## Work to be completed
With nothing added or left out, output the listing that follows.
Segment Start: Working data
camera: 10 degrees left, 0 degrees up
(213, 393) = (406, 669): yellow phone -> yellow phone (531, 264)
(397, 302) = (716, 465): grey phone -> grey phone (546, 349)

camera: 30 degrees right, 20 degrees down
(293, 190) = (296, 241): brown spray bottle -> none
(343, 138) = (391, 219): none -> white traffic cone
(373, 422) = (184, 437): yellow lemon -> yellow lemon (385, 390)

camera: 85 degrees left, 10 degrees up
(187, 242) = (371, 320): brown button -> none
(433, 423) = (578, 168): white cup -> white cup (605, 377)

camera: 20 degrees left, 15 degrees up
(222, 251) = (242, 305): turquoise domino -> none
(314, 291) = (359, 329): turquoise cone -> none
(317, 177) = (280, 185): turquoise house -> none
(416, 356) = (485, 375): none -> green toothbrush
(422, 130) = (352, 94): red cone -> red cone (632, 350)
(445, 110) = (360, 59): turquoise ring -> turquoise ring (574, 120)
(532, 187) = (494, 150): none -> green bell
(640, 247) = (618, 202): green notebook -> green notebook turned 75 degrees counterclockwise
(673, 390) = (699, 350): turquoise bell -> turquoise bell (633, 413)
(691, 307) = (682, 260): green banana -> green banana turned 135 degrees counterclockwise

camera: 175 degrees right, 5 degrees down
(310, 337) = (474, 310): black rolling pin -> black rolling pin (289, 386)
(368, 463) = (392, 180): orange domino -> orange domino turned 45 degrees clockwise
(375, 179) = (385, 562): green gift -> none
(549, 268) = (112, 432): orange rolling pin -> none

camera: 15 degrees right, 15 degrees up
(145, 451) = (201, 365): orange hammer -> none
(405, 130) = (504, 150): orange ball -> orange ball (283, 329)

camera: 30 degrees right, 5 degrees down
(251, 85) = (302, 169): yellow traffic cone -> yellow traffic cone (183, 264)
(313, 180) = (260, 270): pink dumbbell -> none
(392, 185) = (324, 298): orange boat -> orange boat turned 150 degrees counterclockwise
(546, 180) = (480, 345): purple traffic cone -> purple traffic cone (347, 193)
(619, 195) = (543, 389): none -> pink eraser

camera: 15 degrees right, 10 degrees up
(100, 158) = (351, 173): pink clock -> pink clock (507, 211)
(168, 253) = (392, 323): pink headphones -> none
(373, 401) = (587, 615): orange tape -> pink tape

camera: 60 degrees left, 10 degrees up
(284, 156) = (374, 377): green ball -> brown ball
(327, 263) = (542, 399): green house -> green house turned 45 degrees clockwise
Segment End: Working data
## Completed task
camera: 10 degrees left, 0 degrees up
(213, 393) = (406, 669): yellow phone -> yellow phone (531, 264)
(397, 302) = (716, 465): grey phone -> grey phone (546, 349)

camera: 30 degrees right, 20 degrees down
(293, 190) = (296, 241): brown spray bottle -> none
(343, 138) = (391, 219): none -> white traffic cone
(373, 422) = (184, 437): yellow lemon -> yellow lemon (385, 390)

camera: 85 degrees left, 10 degrees up
(187, 242) = (371, 320): brown button -> none
(433, 423) = (578, 168): white cup -> white cup (605, 377)

camera: 20 degrees left, 15 degrees up
(222, 251) = (242, 305): turquoise domino -> none
(314, 291) = (359, 329): turquoise cone -> none
(317, 177) = (280, 185): turquoise house -> none
(416, 356) = (485, 375): none -> green toothbrush
(422, 130) = (352, 94): red cone -> red cone (632, 350)
(445, 110) = (360, 59): turquoise ring -> turquoise ring (574, 120)
(532, 187) = (494, 150): none -> green bell
(640, 247) = (618, 202): green notebook -> green notebook turned 75 degrees counterclockwise
(673, 390) = (699, 350): turquoise bell -> turquoise bell (633, 413)
(691, 307) = (682, 260): green banana -> green banana turned 135 degrees counterclockwise

camera: 175 degrees right, 5 degrees down
(310, 337) = (474, 310): black rolling pin -> black rolling pin (289, 386)
(368, 463) = (392, 180): orange domino -> orange domino turned 45 degrees clockwise
(375, 179) = (385, 562): green gift -> none
(549, 268) = (112, 432): orange rolling pin -> none

camera: 15 degrees right, 15 degrees up
(145, 451) = (201, 365): orange hammer -> none
(405, 130) = (504, 150): orange ball -> orange ball (283, 329)

camera: 30 degrees right, 5 degrees down
(251, 85) = (302, 169): yellow traffic cone -> yellow traffic cone (183, 264)
(313, 180) = (260, 270): pink dumbbell -> none
(392, 185) = (324, 298): orange boat -> orange boat turned 150 degrees counterclockwise
(546, 180) = (480, 345): purple traffic cone -> purple traffic cone (347, 193)
(619, 195) = (543, 389): none -> pink eraser

camera: 15 degrees right, 10 degrees up
(100, 158) = (351, 173): pink clock -> pink clock (507, 211)
(168, 253) = (392, 323): pink headphones -> none
(373, 401) = (587, 615): orange tape -> pink tape

camera: 60 degrees left, 10 degrees up
(284, 156) = (374, 377): green ball -> brown ball
(327, 263) = (542, 399): green house -> green house turned 45 degrees clockwise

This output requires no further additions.